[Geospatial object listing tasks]
------------------------------------------------

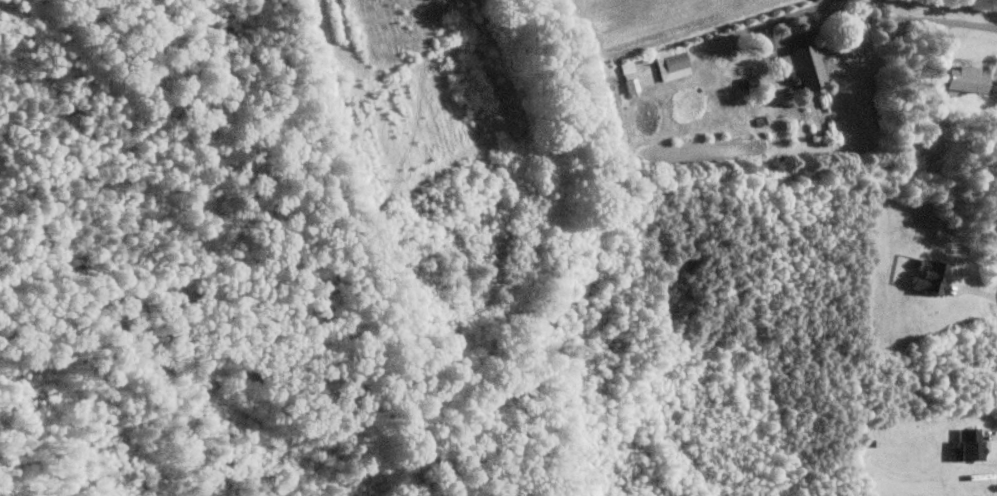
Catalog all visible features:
road: (948, 27)
building: (674, 61)
building: (807, 65)
building: (970, 78)
building: (634, 83)
building: (996, 218)
building: (936, 275)
building: (973, 444)

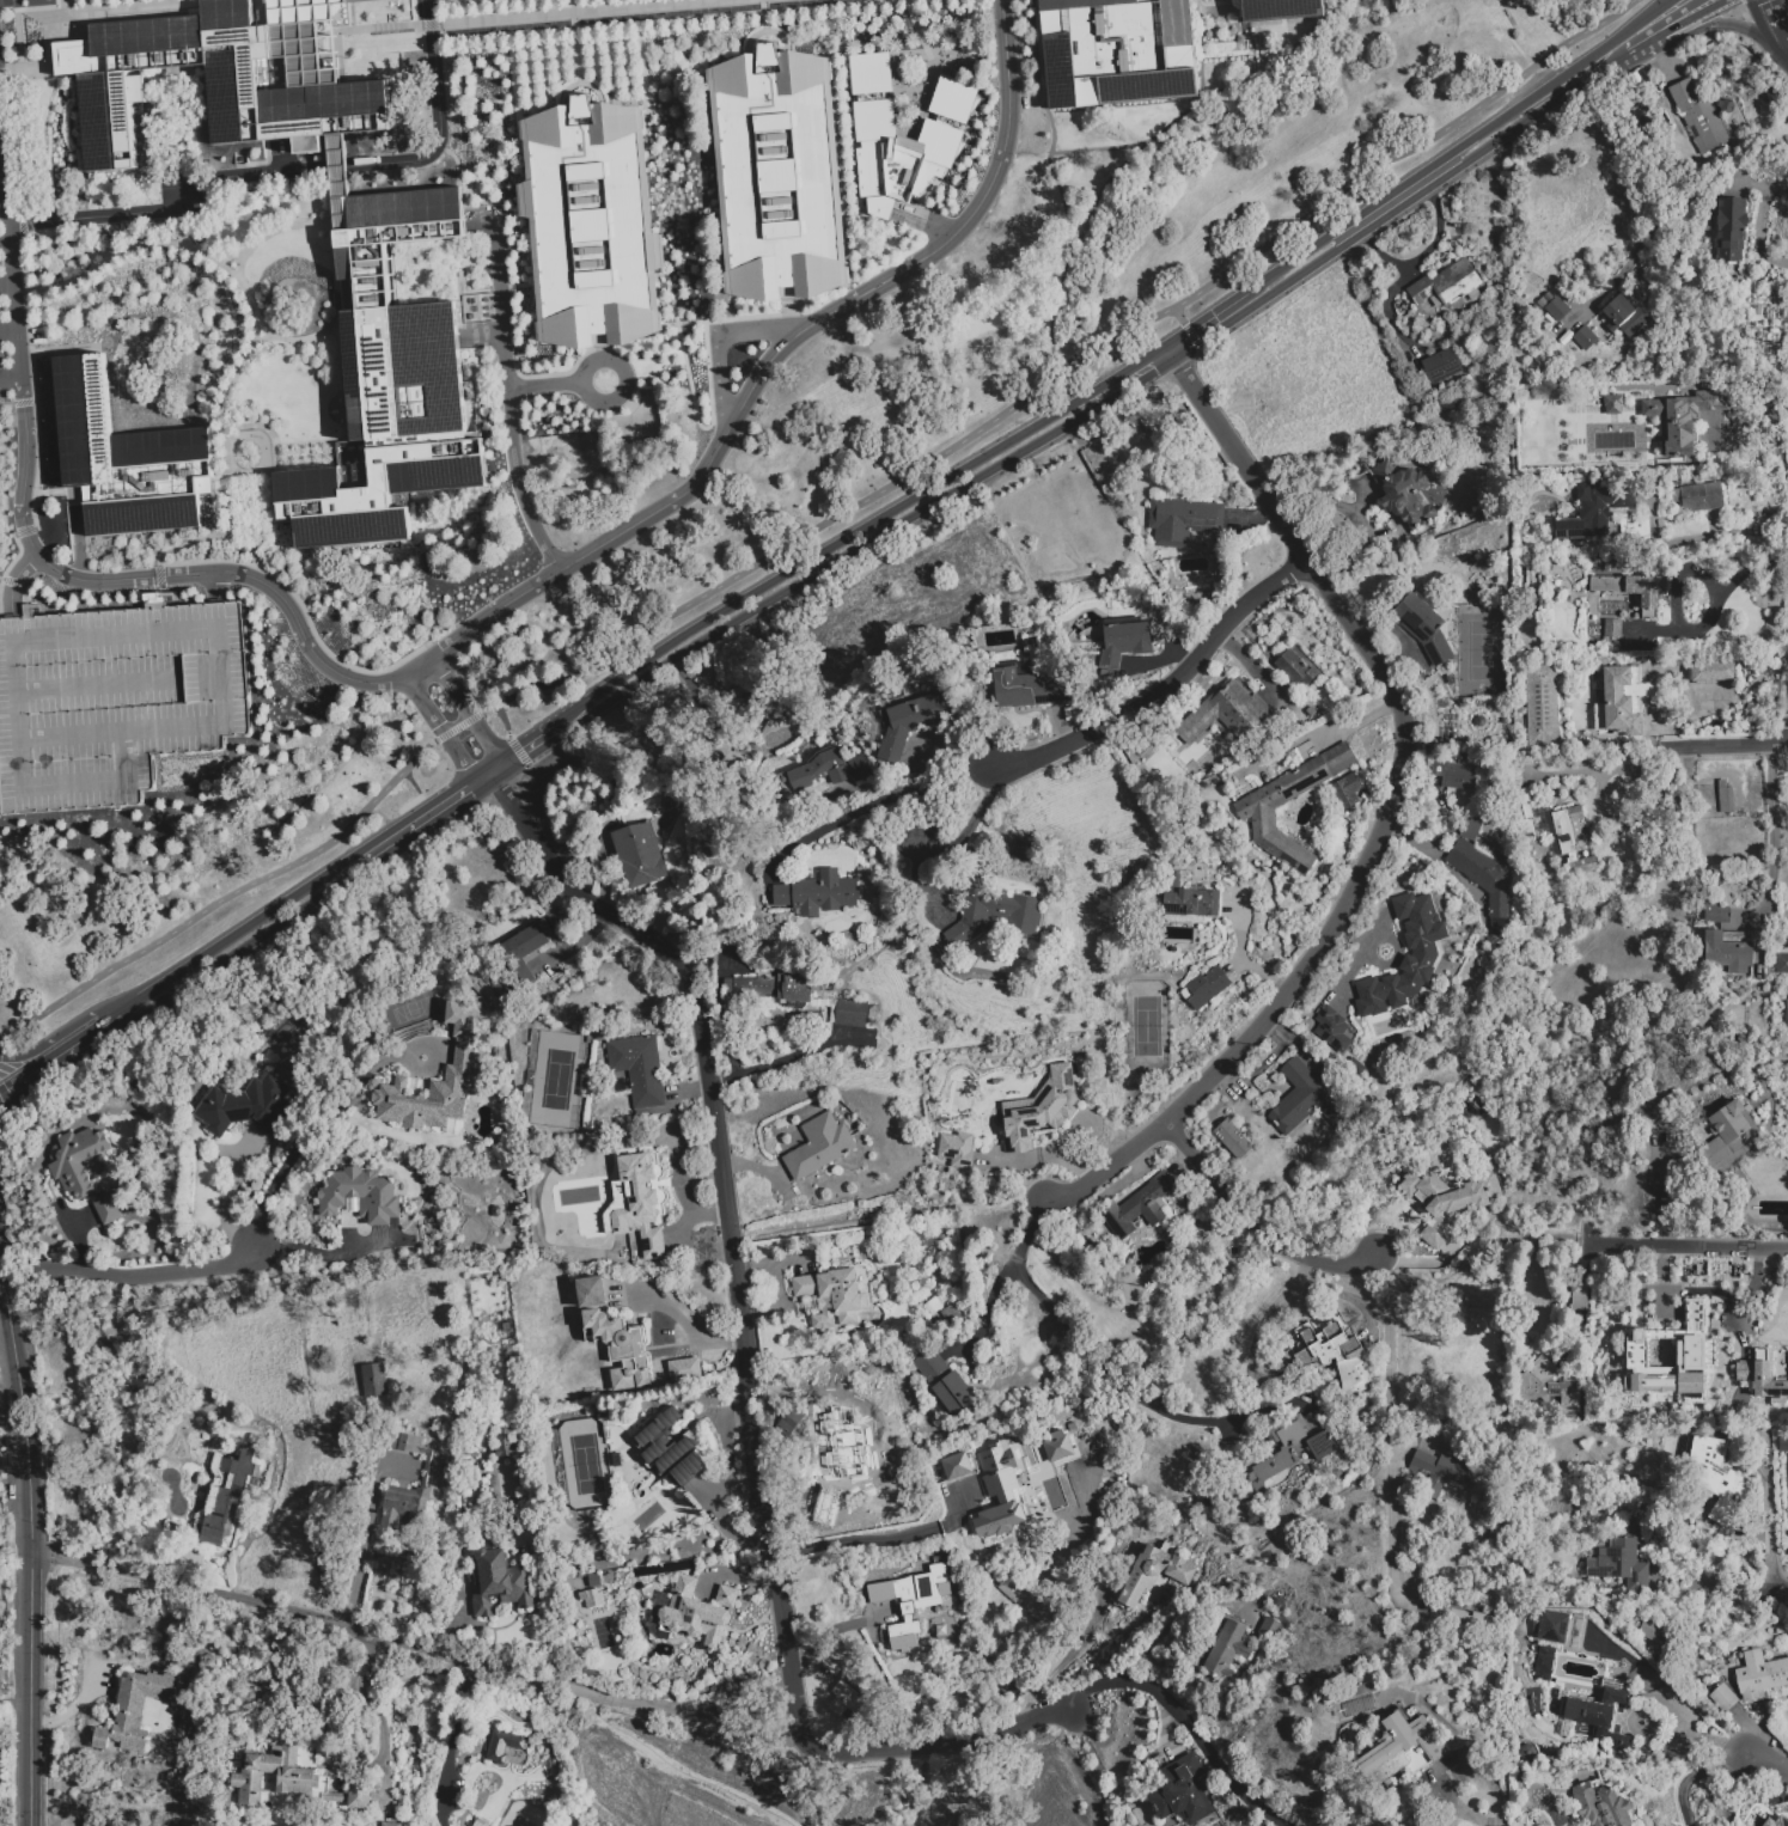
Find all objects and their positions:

------------------------------------------------

Excluding pictures, print all lines above exactly.

Exercise solution:
Catalog all visible features:
road: (948, 27)
building: (674, 61)
building: (807, 65)
building: (970, 78)
building: (634, 83)
building: (996, 218)
building: (936, 275)
building: (973, 444)

Find all objects and their positions:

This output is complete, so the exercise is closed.